* Activity
Find the line with "POT3 pin SIG: TX -> D7". Repeat it and each line after it, exactly, down to the end of the records below.
(Exercise input Opens)
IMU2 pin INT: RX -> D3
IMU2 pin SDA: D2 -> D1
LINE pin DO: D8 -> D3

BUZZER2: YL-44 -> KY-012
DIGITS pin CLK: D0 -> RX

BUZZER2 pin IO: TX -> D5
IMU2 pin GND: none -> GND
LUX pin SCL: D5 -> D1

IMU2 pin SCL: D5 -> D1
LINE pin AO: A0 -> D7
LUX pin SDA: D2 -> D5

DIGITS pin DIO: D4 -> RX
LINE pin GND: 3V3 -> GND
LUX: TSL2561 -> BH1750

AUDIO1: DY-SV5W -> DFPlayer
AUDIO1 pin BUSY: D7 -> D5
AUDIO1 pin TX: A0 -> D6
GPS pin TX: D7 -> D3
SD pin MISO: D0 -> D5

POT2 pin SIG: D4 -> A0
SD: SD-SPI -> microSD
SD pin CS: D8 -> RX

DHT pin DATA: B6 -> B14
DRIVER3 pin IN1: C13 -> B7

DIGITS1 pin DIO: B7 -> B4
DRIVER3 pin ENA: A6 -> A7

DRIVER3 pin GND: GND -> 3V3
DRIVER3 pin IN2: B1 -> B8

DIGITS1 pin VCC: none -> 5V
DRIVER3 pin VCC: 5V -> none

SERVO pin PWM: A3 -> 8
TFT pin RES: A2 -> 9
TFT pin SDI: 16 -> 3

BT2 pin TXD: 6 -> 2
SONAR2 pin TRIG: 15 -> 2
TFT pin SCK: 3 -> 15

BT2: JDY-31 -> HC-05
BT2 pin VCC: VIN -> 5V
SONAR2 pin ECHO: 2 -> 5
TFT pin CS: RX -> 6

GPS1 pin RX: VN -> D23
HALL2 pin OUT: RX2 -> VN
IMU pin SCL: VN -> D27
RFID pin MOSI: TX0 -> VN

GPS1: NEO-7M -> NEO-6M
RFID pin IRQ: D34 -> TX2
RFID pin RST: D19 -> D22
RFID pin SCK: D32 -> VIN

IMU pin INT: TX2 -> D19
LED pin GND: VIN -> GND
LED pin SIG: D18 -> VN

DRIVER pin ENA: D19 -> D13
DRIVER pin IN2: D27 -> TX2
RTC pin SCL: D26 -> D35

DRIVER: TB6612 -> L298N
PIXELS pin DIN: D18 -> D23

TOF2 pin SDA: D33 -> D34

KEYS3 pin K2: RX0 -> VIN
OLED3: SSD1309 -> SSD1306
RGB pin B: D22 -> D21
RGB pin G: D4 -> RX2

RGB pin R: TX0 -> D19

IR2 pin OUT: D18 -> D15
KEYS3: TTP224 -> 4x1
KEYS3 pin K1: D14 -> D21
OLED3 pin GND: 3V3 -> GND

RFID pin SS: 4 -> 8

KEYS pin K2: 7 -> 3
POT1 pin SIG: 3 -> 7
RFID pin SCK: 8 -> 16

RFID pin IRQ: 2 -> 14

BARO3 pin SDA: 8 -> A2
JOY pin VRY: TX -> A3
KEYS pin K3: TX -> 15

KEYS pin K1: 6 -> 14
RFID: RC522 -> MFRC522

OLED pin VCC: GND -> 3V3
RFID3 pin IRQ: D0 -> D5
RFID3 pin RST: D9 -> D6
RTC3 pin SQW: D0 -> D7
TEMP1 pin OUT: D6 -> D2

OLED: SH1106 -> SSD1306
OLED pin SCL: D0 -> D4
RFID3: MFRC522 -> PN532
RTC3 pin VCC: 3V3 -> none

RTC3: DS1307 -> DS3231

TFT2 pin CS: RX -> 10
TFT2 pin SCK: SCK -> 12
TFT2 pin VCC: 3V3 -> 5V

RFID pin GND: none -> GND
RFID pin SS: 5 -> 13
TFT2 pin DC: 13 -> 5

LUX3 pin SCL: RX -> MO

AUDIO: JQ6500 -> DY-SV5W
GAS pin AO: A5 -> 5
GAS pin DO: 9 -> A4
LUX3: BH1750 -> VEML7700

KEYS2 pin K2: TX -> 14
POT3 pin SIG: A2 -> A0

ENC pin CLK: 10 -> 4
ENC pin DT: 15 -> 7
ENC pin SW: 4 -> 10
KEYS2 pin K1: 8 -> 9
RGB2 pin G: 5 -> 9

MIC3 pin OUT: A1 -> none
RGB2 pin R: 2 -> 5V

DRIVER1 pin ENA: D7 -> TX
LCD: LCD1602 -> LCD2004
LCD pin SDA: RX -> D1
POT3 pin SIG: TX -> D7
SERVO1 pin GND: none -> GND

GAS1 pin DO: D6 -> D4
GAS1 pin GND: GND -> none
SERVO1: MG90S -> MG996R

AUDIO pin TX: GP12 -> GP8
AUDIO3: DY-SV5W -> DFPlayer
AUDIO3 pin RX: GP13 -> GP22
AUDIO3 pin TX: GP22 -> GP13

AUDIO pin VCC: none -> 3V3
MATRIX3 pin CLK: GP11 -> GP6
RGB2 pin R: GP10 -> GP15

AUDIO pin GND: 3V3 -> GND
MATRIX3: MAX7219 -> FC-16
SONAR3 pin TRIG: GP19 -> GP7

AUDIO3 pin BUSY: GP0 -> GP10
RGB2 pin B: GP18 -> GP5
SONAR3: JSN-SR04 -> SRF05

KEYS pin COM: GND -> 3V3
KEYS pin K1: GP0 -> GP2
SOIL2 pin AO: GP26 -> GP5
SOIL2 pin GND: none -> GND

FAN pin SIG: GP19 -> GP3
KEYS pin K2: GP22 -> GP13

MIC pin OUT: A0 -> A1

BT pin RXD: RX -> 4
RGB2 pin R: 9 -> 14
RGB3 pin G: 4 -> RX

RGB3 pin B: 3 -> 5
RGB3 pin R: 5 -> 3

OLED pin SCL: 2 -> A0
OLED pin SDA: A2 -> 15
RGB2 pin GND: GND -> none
(Exercise input Closes)
* The answer
POT3 pin SIG: TX -> D7
SERVO1 pin GND: none -> GND

GAS1 pin DO: D6 -> D4
GAS1 pin GND: GND -> none
SERVO1: MG90S -> MG996R

AUDIO pin TX: GP12 -> GP8
AUDIO3: DY-SV5W -> DFPlayer
AUDIO3 pin RX: GP13 -> GP22
AUDIO3 pin TX: GP22 -> GP13

AUDIO pin VCC: none -> 3V3
MATRIX3 pin CLK: GP11 -> GP6
RGB2 pin R: GP10 -> GP15

AUDIO pin GND: 3V3 -> GND
MATRIX3: MAX7219 -> FC-16
SONAR3 pin TRIG: GP19 -> GP7

AUDIO3 pin BUSY: GP0 -> GP10
RGB2 pin B: GP18 -> GP5
SONAR3: JSN-SR04 -> SRF05

KEYS pin COM: GND -> 3V3
KEYS pin K1: GP0 -> GP2
SOIL2 pin AO: GP26 -> GP5
SOIL2 pin GND: none -> GND

FAN pin SIG: GP19 -> GP3
KEYS pin K2: GP22 -> GP13

MIC pin OUT: A0 -> A1

BT pin RXD: RX -> 4
RGB2 pin R: 9 -> 14
RGB3 pin G: 4 -> RX

RGB3 pin B: 3 -> 5
RGB3 pin R: 5 -> 3

OLED pin SCL: 2 -> A0
OLED pin SDA: A2 -> 15
RGB2 pin GND: GND -> none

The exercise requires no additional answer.